Using the records below, locate all lines containing "yellow" and return them.
---- Data to examine
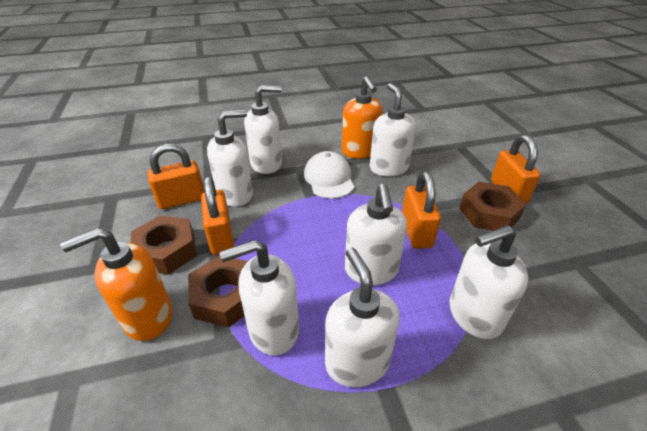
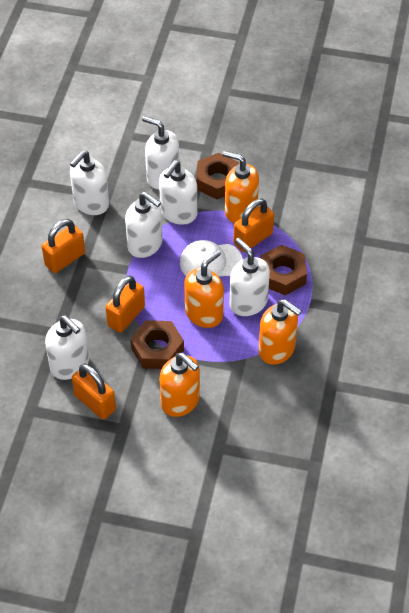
orange soap dispenser: 2 -> 4
white soap dispenser: 7 -> 6

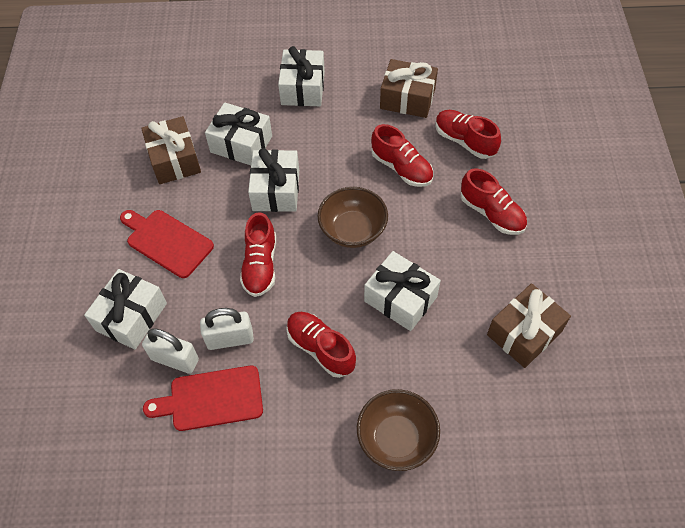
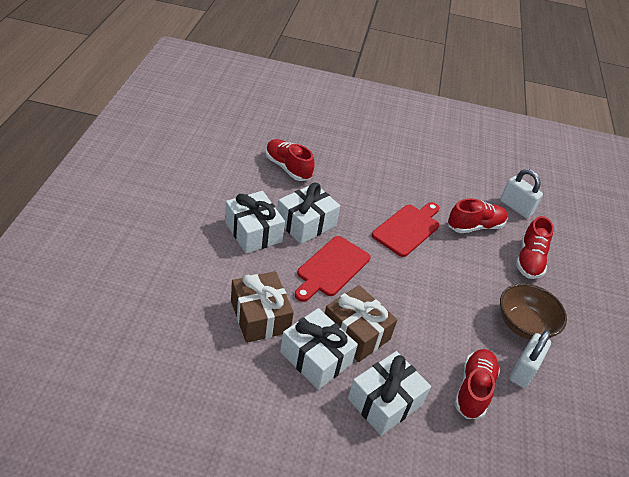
brown bowl: 2 -> 1
brown gift: 3 -> 2
red shoe: 5 -> 4
white gift: 5 -> 4

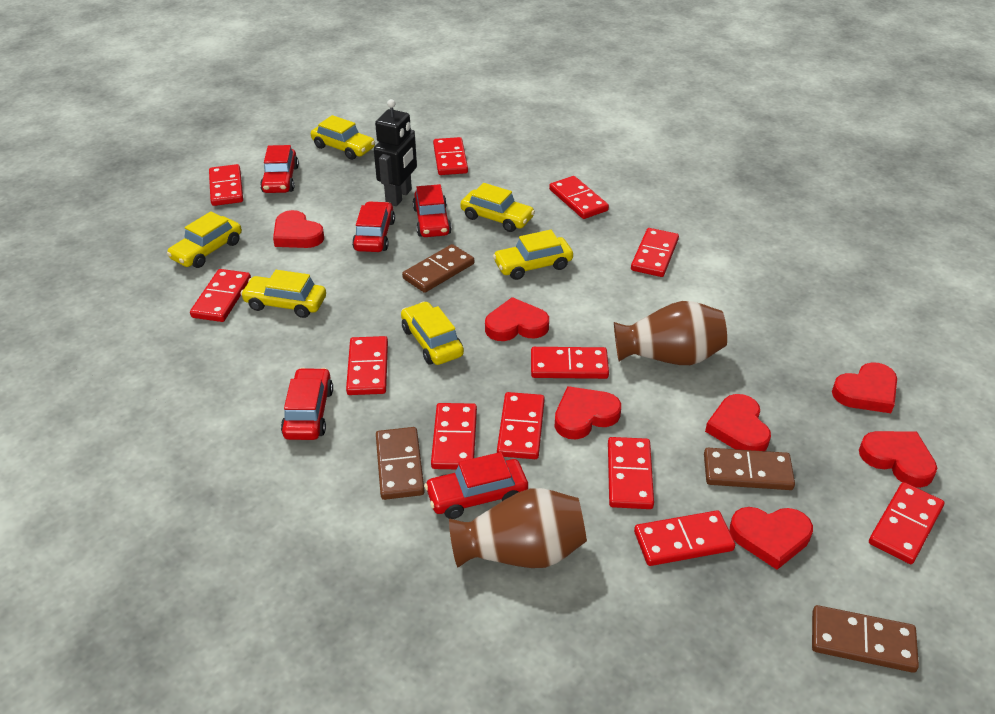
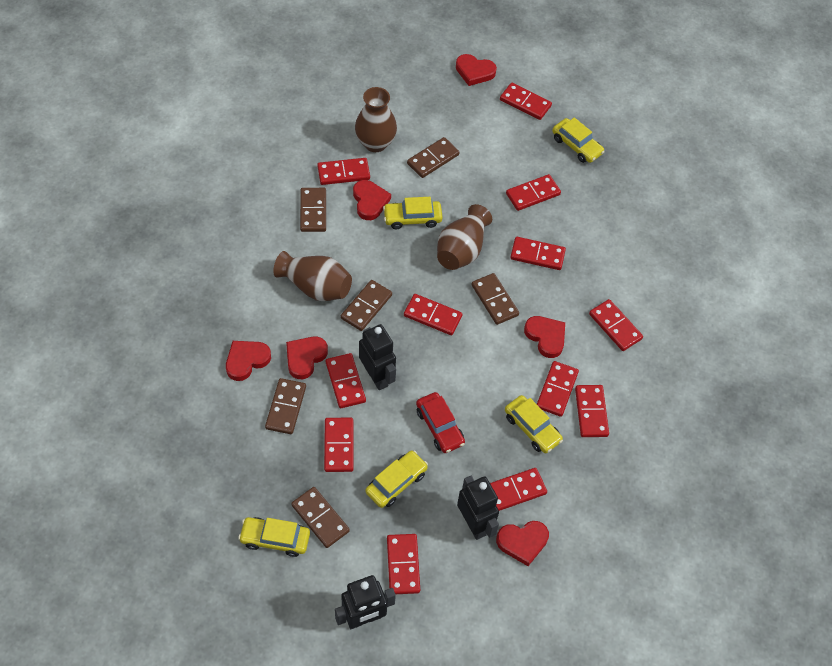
black robot: 1 -> 3
brown domino: 4 -> 6
brown vase: 2 -> 3
red car: 5 -> 1
red heart: 7 -> 6
yellow car: 6 -> 5

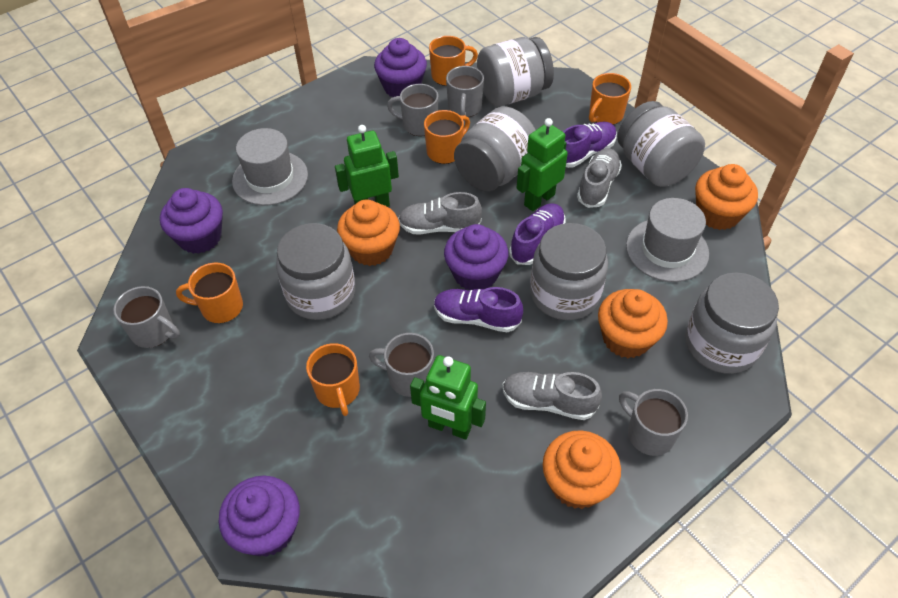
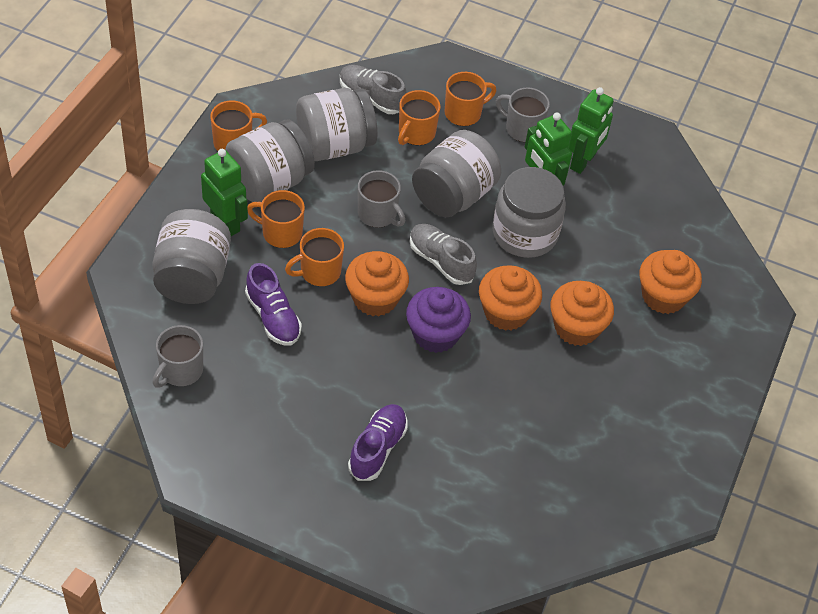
grey hat: 2 -> 0
grey jar: 6 -> 5
grey mug: 5 -> 3
grey shoe: 3 -> 2
purple cupcake: 4 -> 1
purple shoe: 3 -> 2

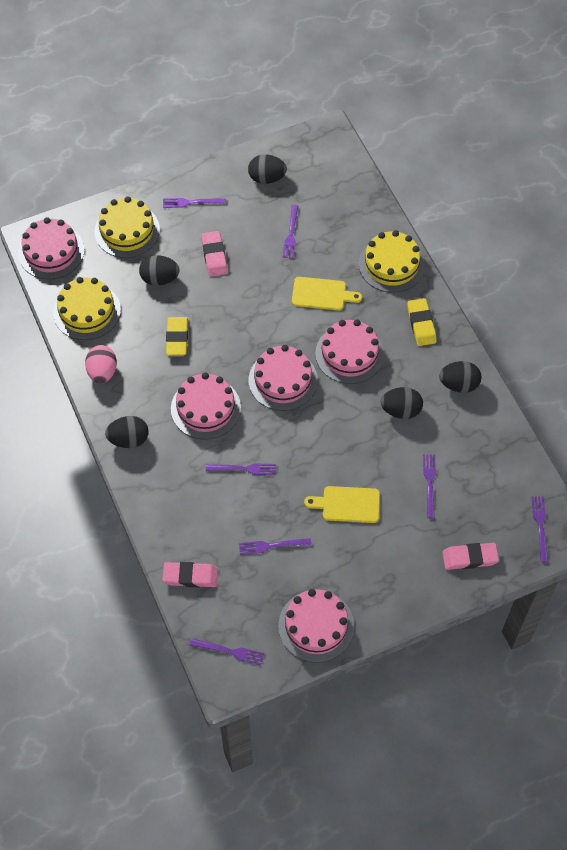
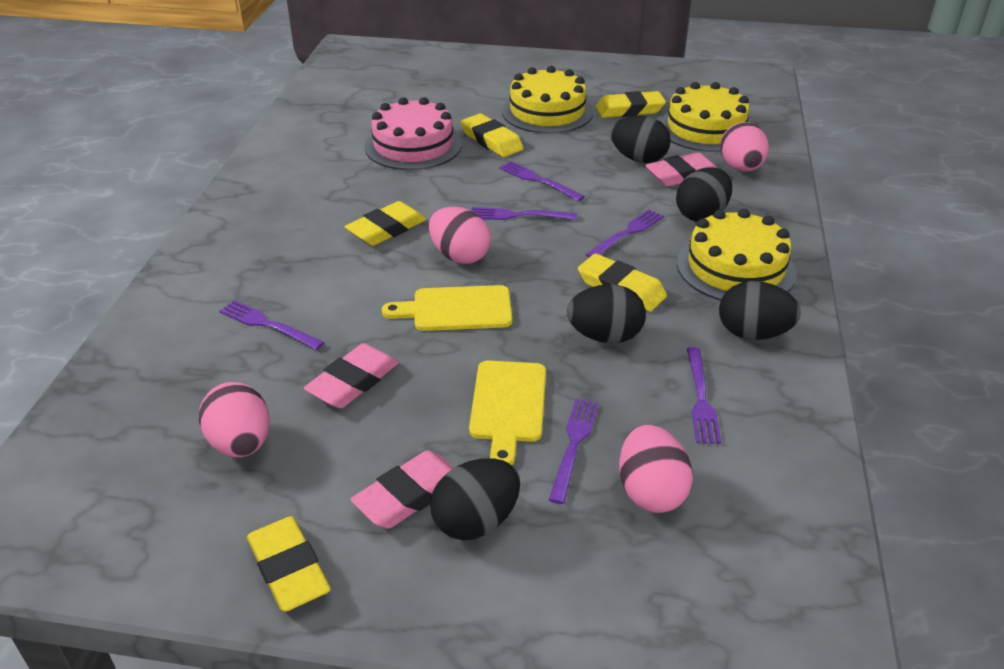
pink cake: 5 -> 1
pink egg: 1 -> 4
purple fork: 7 -> 6
yellow eraser: 2 -> 5

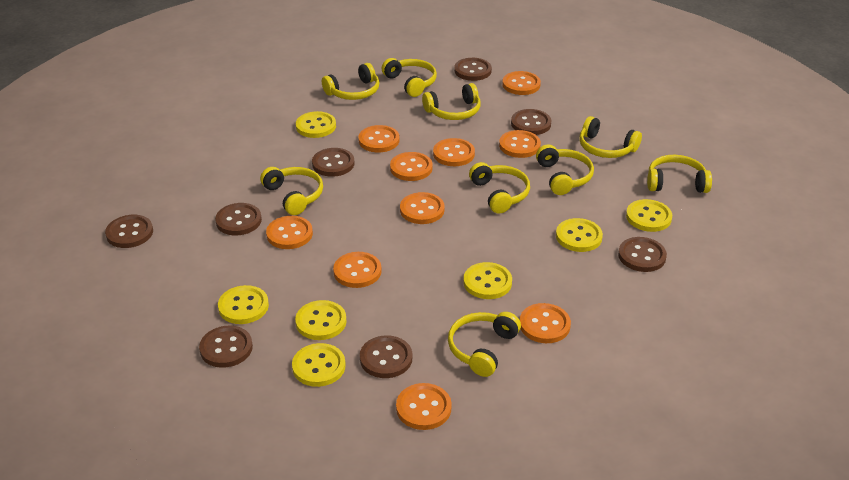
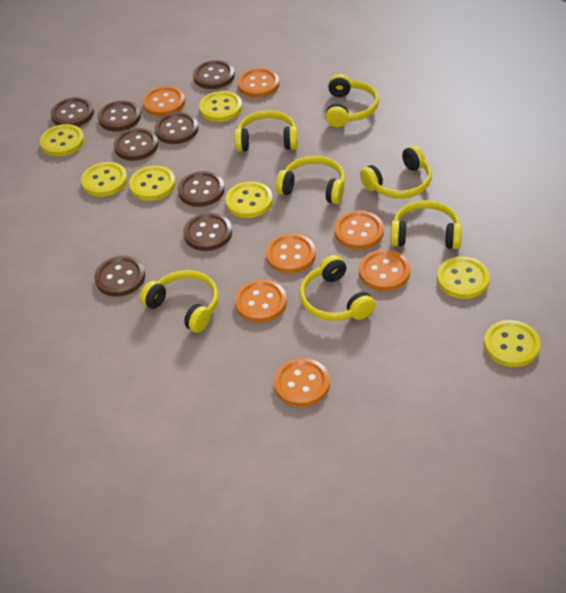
orange button: 10 -> 7
yellow headphones: 9 -> 7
--------
Answer to the problem
yellow car: 6 -> 5
yellow eraser: 2 -> 5
yellow headphones: 9 -> 7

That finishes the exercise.